- _Source material_:
☆ ☆ ☆ ☆

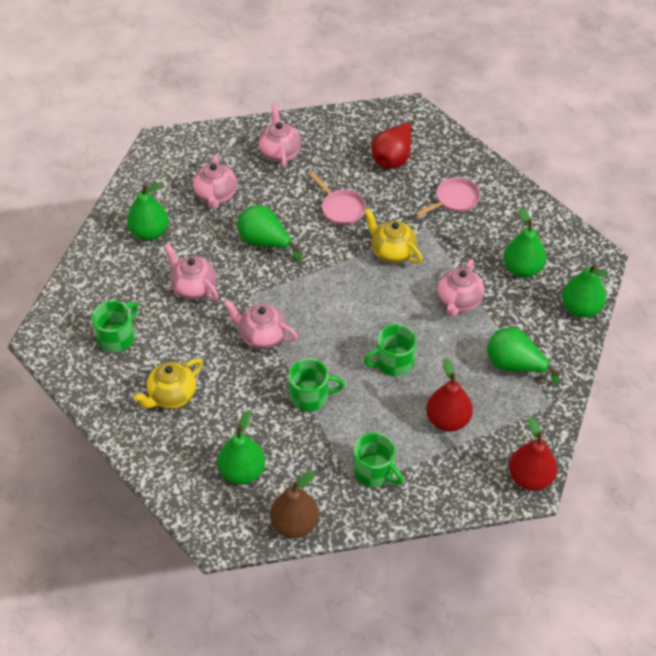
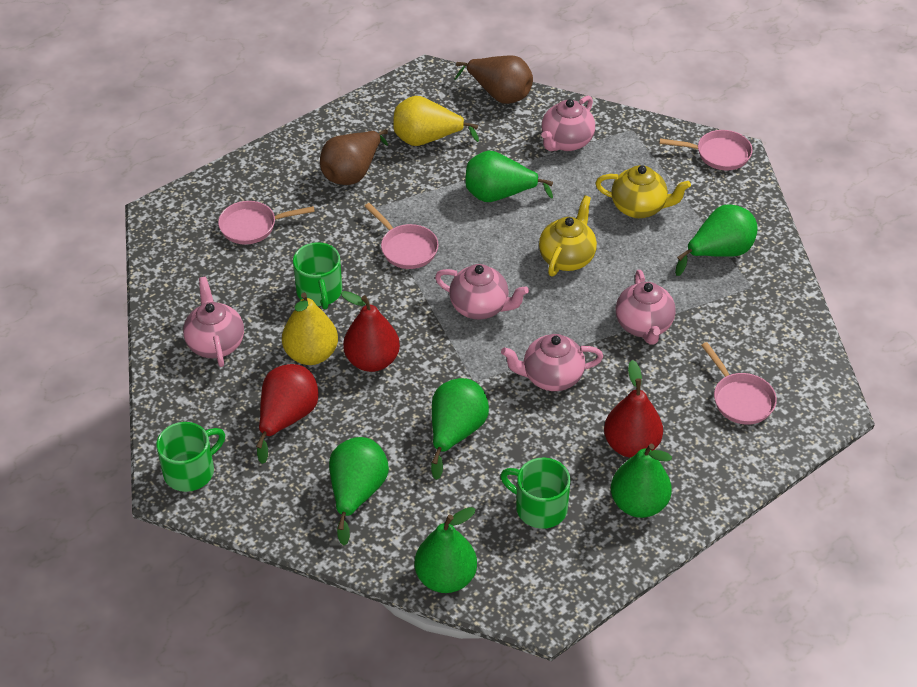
brown pear: 1 -> 2
green mug: 4 -> 3
pink pan: 2 -> 4
yellow pear: 0 -> 2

☆ ☆ ☆ ☆

- _What to produce_:
Copy out all of the data word for word. Do not carry over any picture.

- _Response_:
brown pear: 1 -> 2
green mug: 4 -> 3
pink pan: 2 -> 4
yellow pear: 0 -> 2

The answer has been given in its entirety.